--- Material provided Enclosed Below ---

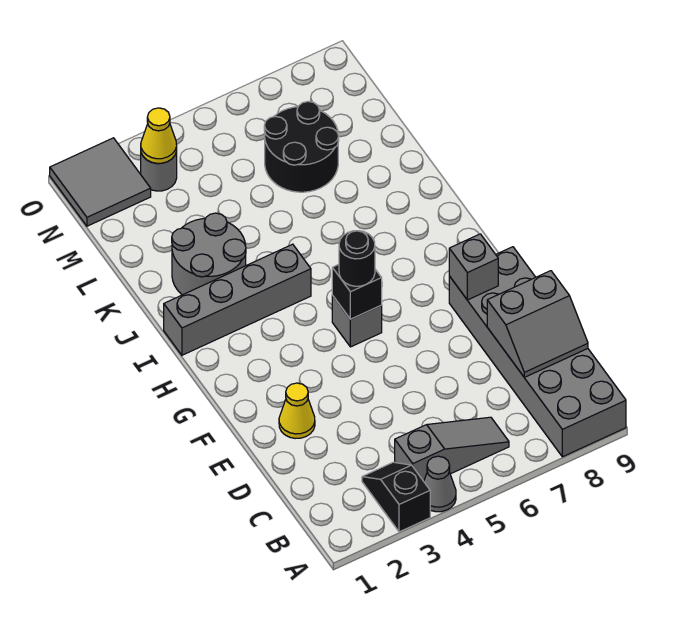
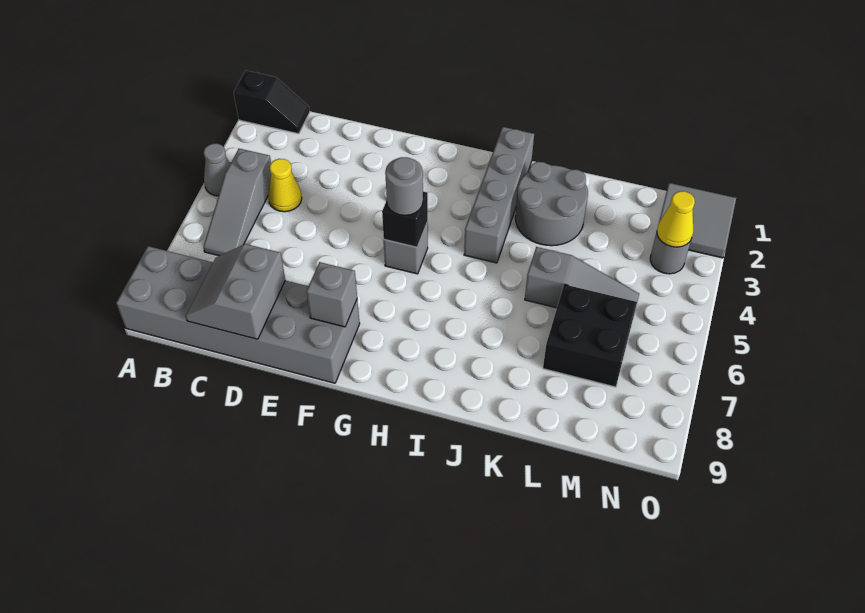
black slope A3:B3 level 1 top A -> black slope A1:B1 level 1 top A
yellow cone E2 level 1 -> yellow cone C4 level 1
black round brick G5 level 3 -> grey round brick G5 level 3
none -> grey slope K5:M5 level 1 top K
black round brick L6:M7 level 1 -> black brick L6:M7 level 1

--- End of Enclosed Material provided ---

• _Exercise description_
Print out the entries once more, unchanged. No pictures.

• _Solution below_
black slope A3:B3 level 1 top A -> black slope A1:B1 level 1 top A
yellow cone E2 level 1 -> yellow cone C4 level 1
black round brick G5 level 3 -> grey round brick G5 level 3
none -> grey slope K5:M5 level 1 top K
black round brick L6:M7 level 1 -> black brick L6:M7 level 1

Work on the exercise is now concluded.